Information provided START
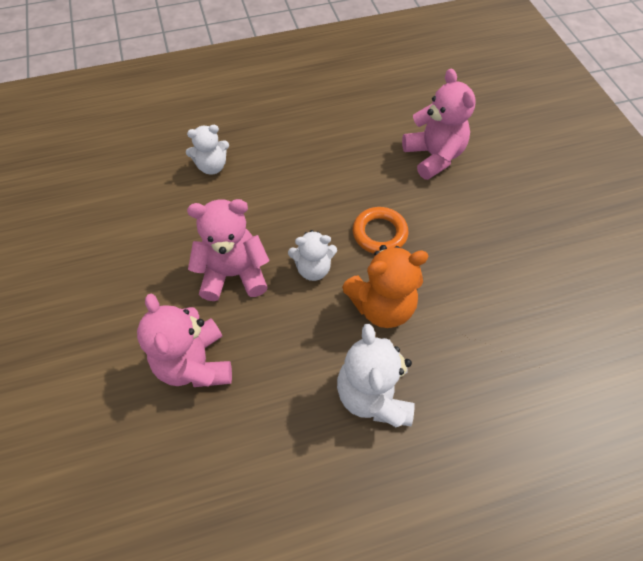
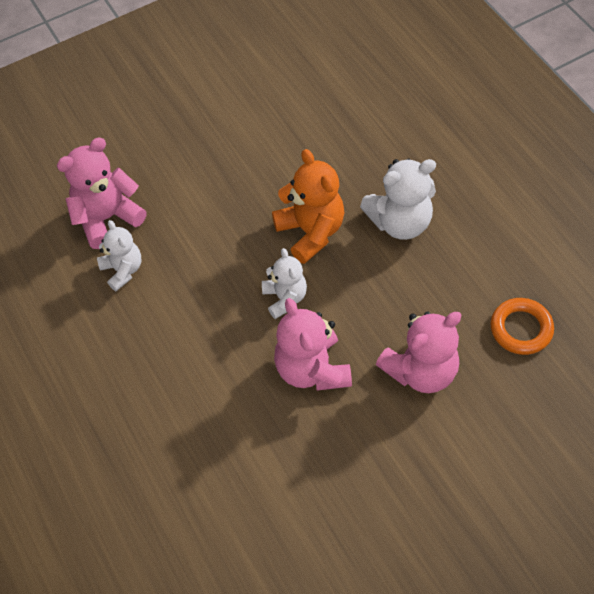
camera: 100 degrees left, 0 degrees up
white teddy bear [186,125,229,175] -> white teddy bear moved to [97,220,141,291]
orange ring [353,207,408,254] -> orange ring moved to [490,298,554,355]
Information provided END
- _Exercise directions_
Reproduce the data word for word, excluding its pictures.

- _Reply to the exercise_
camera: 100 degrees left, 0 degrees up
white teddy bear [186,125,229,175] -> white teddy bear moved to [97,220,141,291]
orange ring [353,207,408,254] -> orange ring moved to [490,298,554,355]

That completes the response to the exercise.